■ **Before-and-after change data**:

.....

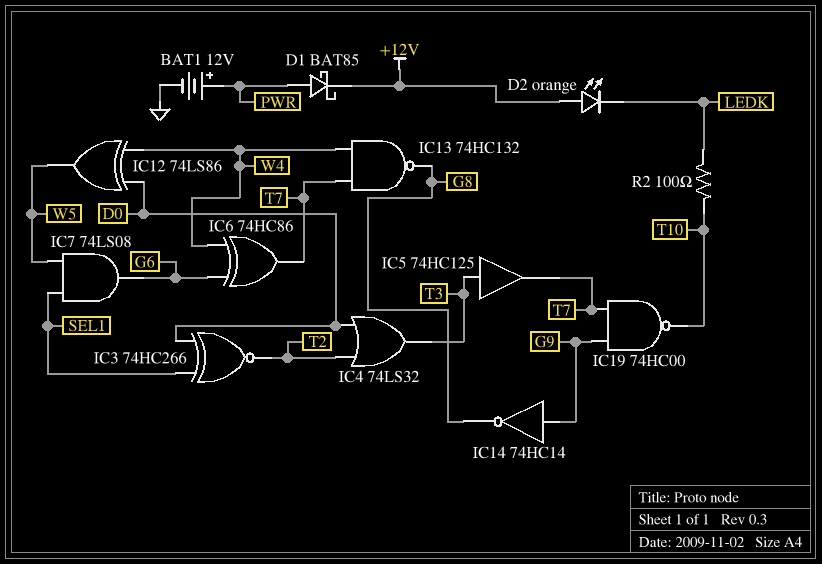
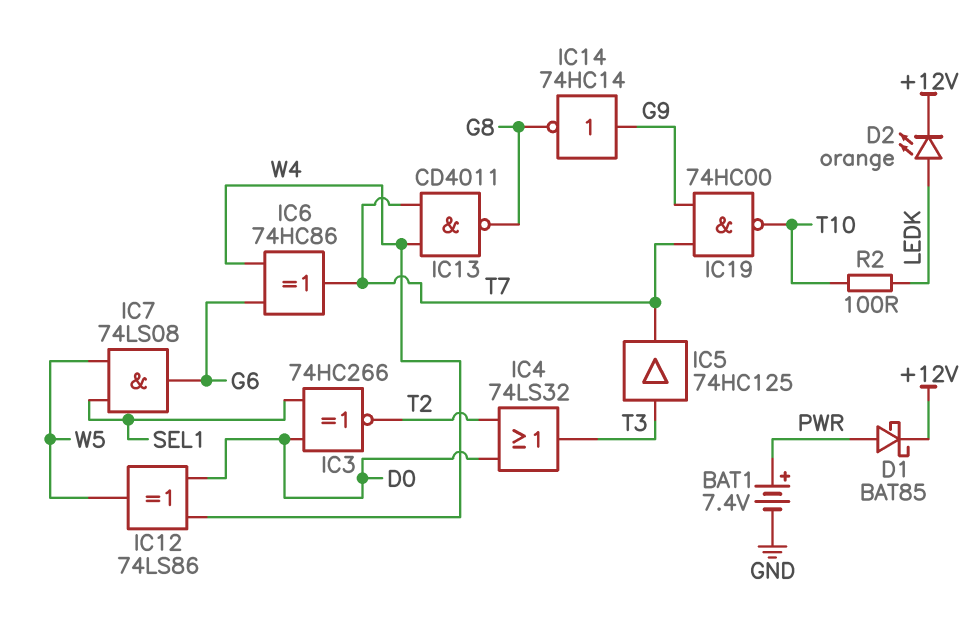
BAT1: 12V (plus PWR, minus GND) -> 7.4V (plus PWR, minus GND)
D2: LED orange (A +12V, K LEDK) -> LED orange (A LEDK, K +12V)
IC13: NAND 74HC132 (in T7, in W4, out G8) -> NAND CD4011 (in T7, in W4, out G8)

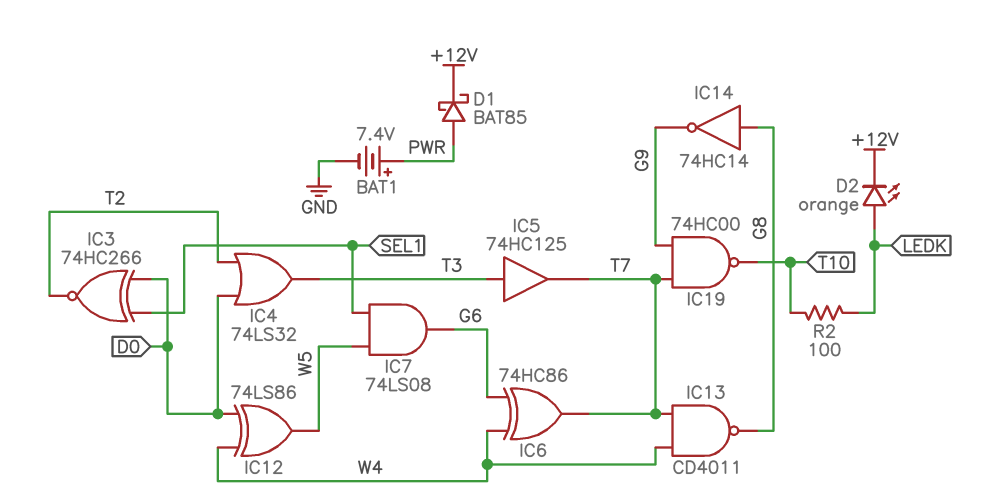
IC14: NOT 74HC14 (in G9, out G8) -> NOT 74HC14 (in G8, out G9)

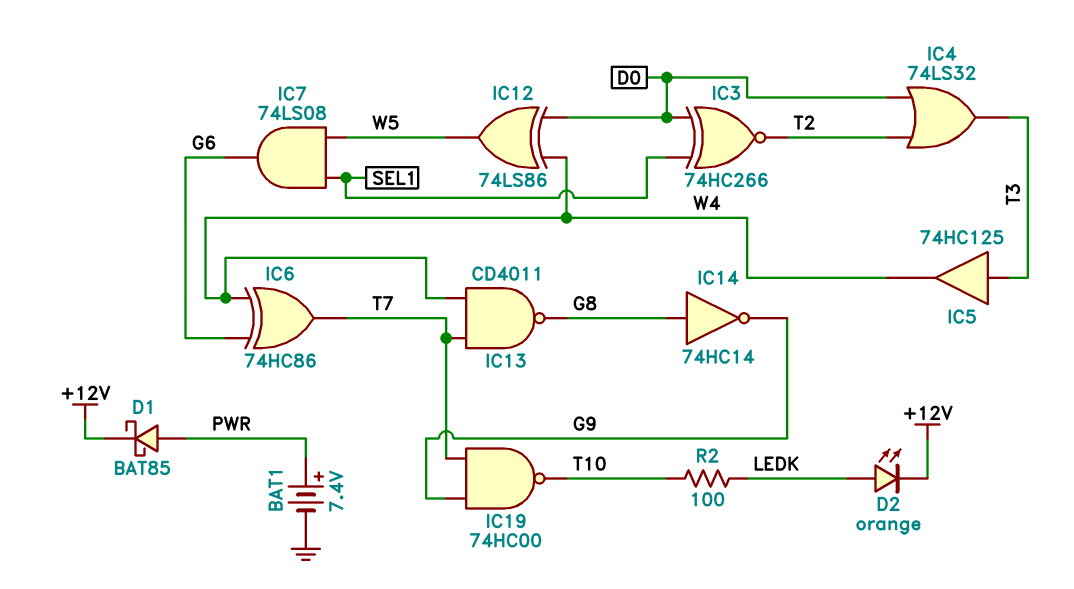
IC5: buffer 74HC125 (in T3, out T7) -> buffer 74HC125 (in T3, out W4)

.....

■ **WORK ITEM**: Repeat each entry exactly. Pictures do not belong in the copy.

■ **SOLUTION**:
BAT1: 12V (plus PWR, minus GND) -> 7.4V (plus PWR, minus GND)
D2: LED orange (A +12V, K LEDK) -> LED orange (A LEDK, K +12V)
IC13: NAND 74HC132 (in T7, in W4, out G8) -> NAND CD4011 (in T7, in W4, out G8)

IC14: NOT 74HC14 (in G9, out G8) -> NOT 74HC14 (in G8, out G9)

IC5: buffer 74HC125 (in T3, out T7) -> buffer 74HC125 (in T3, out W4)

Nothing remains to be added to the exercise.